Only the lines holding the word "VEXT" are wanted; copy each of them from the listing.

═══ DATA FOR THE TASK ═══

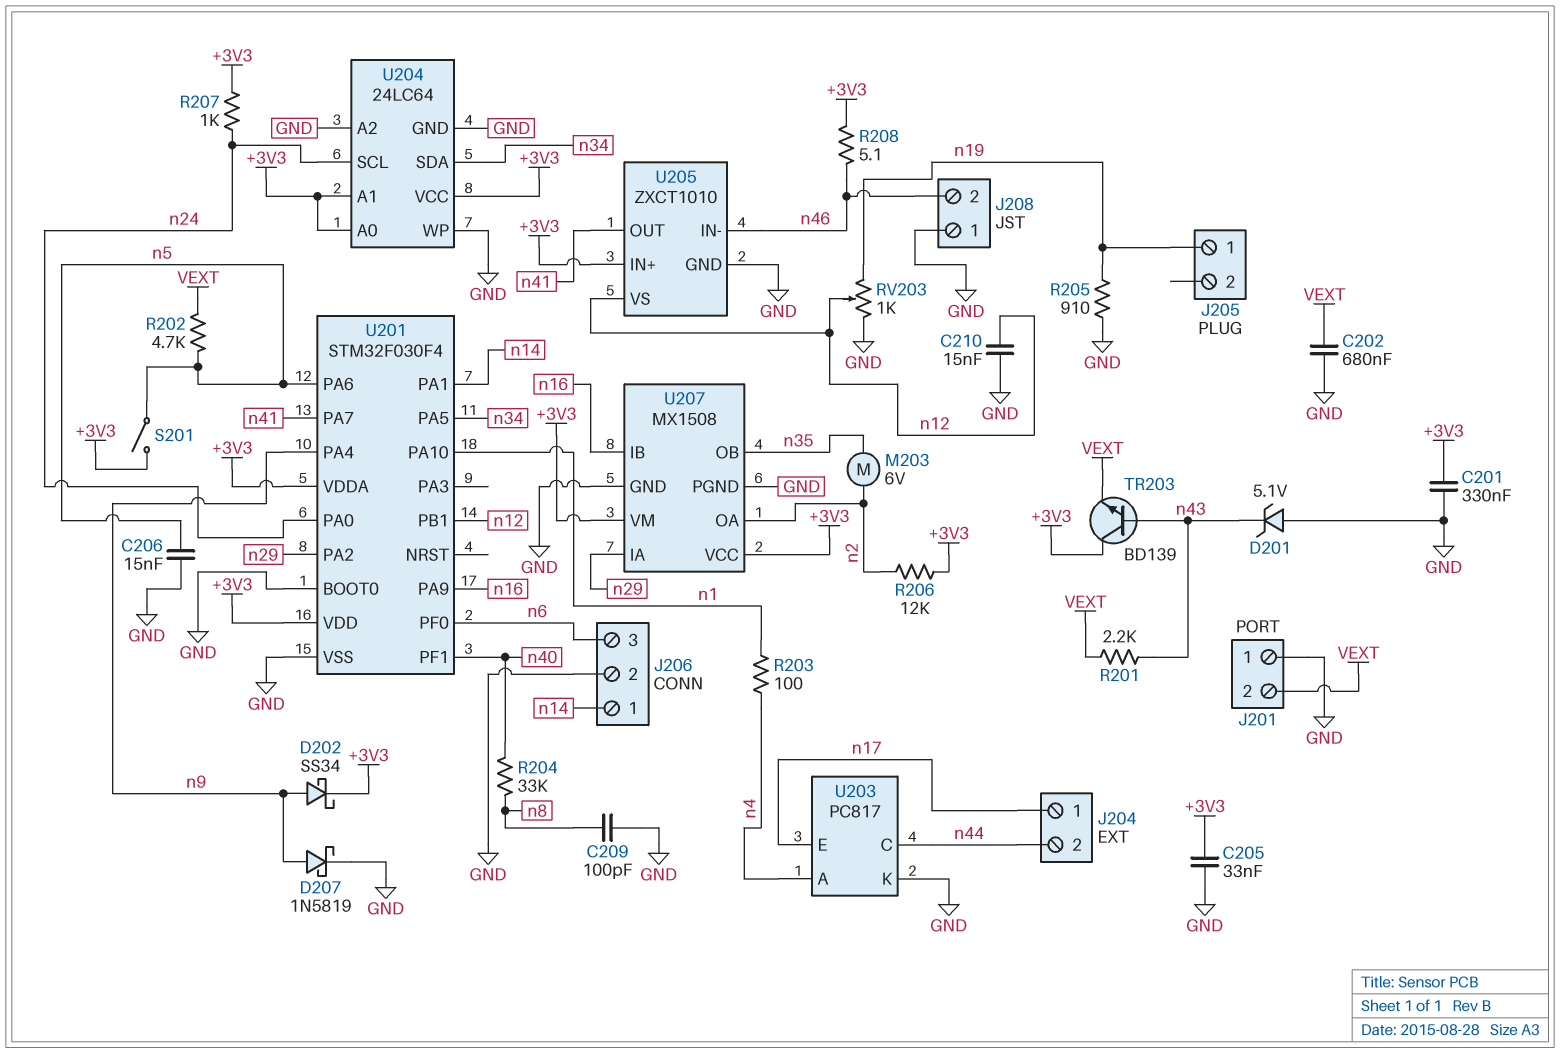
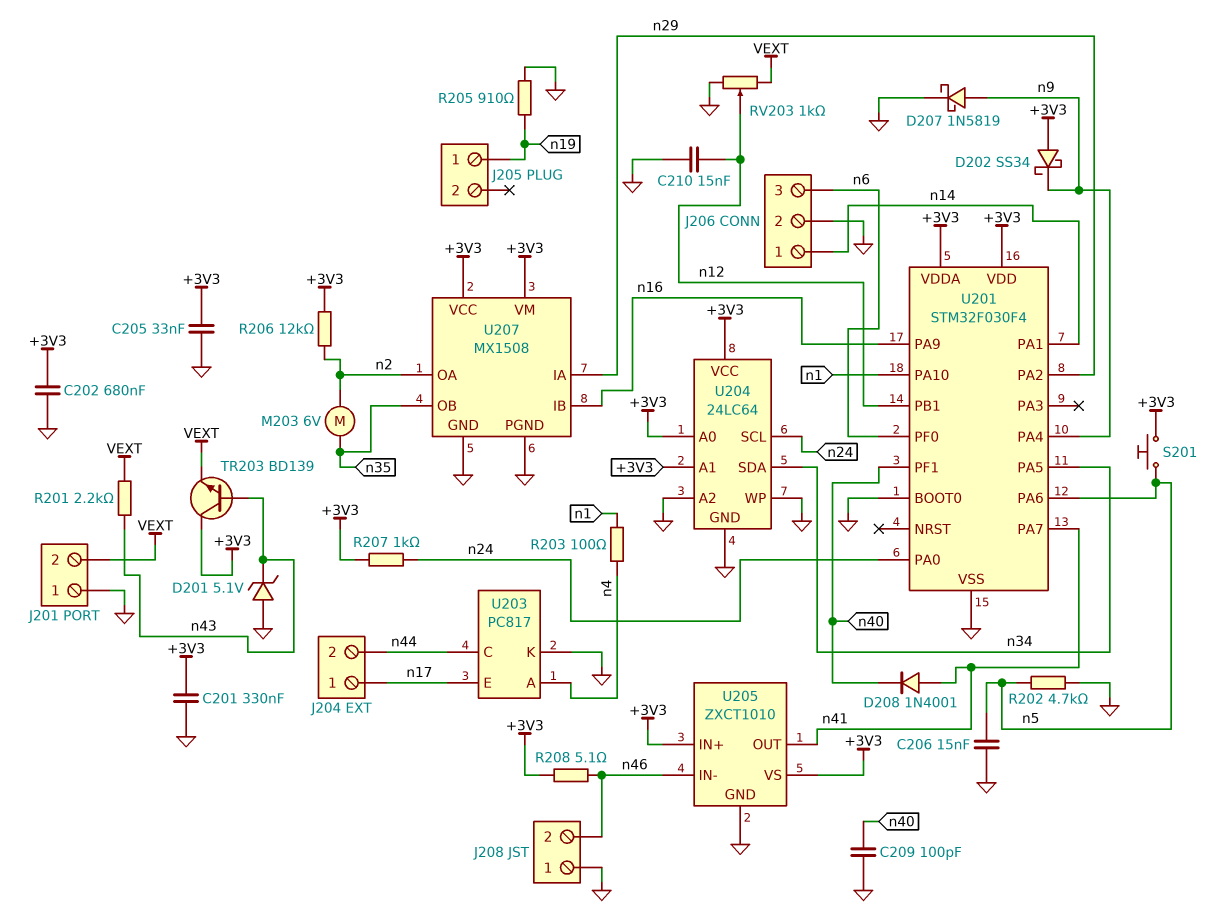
C202: 680nF (GND, VEXT) -> 680nF (+3V3, GND)
C209: 100pF (GND, n8) -> 100pF (GND, n40)
D202: schottky SS34 (A n9, K +3V3) -> schottky SS34 (A +3V3, K n9)
D208: none -> diode 1N4001 (A n41, K n40)
R202: 4.7k (VEXT, n5) -> 4.7k (GND, n5)
R204: 33k (n8, n40) -> none
RV203: 1k (GND, n19, wiper n12) -> 1k (GND, VEXT, wiper n12)
S201: switch (+3V3, n5) -> button (+3V3, n5)
U205 pin VS: n12 -> +3V3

═══

> **SOLUTION TO THE PROBLEM**
C202: 680nF (GND, VEXT) -> 680nF (+3V3, GND)
R202: 4.7k (VEXT, n5) -> 4.7k (GND, n5)
RV203: 1k (GND, n19, wiper n12) -> 1k (GND, VEXT, wiper n12)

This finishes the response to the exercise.